• What this task involves
What lines in the material hold the string "circle"? Copy out each of them.

• Exercise material

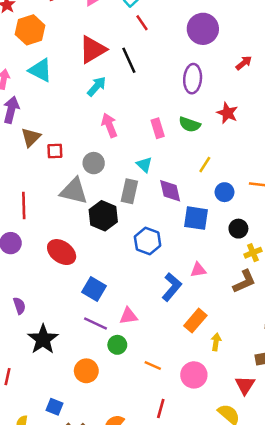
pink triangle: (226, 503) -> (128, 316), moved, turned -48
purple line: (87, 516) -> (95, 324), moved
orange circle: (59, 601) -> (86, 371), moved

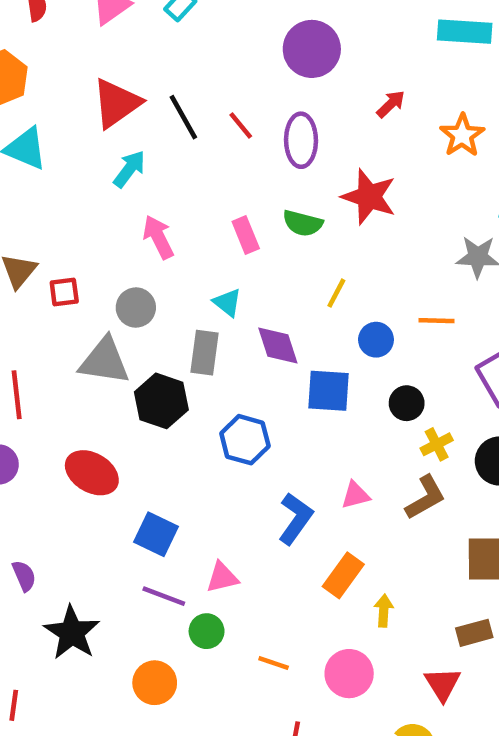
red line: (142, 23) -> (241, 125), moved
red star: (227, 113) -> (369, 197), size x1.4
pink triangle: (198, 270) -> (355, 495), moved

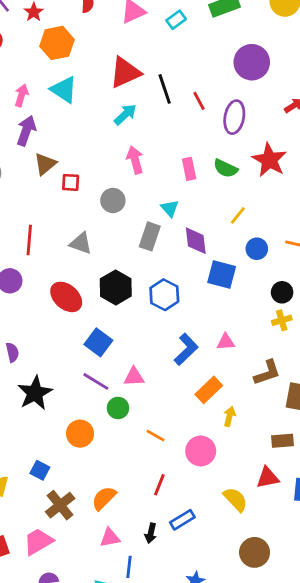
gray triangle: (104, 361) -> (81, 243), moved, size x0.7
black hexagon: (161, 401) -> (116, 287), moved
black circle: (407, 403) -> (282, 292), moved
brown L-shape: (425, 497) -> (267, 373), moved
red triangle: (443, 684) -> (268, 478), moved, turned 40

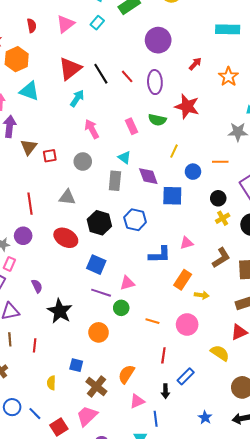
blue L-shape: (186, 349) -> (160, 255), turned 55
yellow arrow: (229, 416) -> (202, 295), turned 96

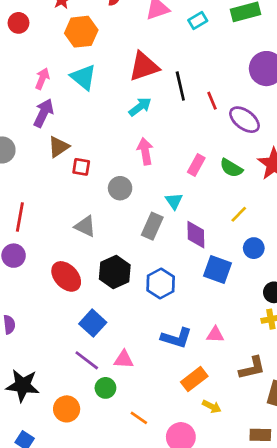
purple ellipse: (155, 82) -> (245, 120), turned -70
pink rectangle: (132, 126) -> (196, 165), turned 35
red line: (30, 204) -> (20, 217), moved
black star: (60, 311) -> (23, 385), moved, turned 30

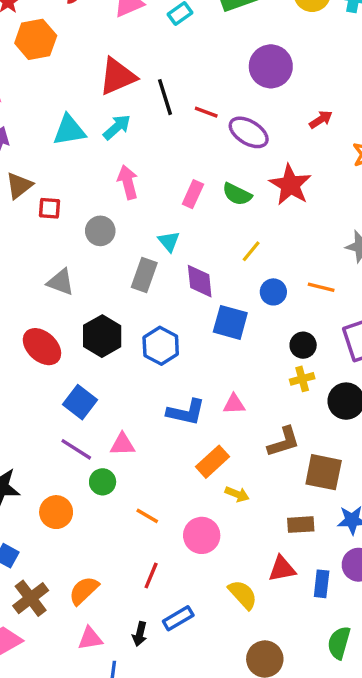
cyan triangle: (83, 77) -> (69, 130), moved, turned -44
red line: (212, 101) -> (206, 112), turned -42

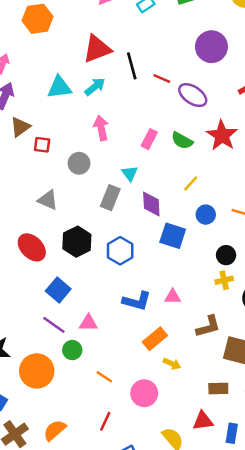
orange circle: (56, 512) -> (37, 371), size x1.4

• Task output
orange circle: (59, 601) -> (86, 371), moved
black circle: (407, 403) -> (282, 292), moved
orange circle: (56, 512) -> (37, 371), size x1.4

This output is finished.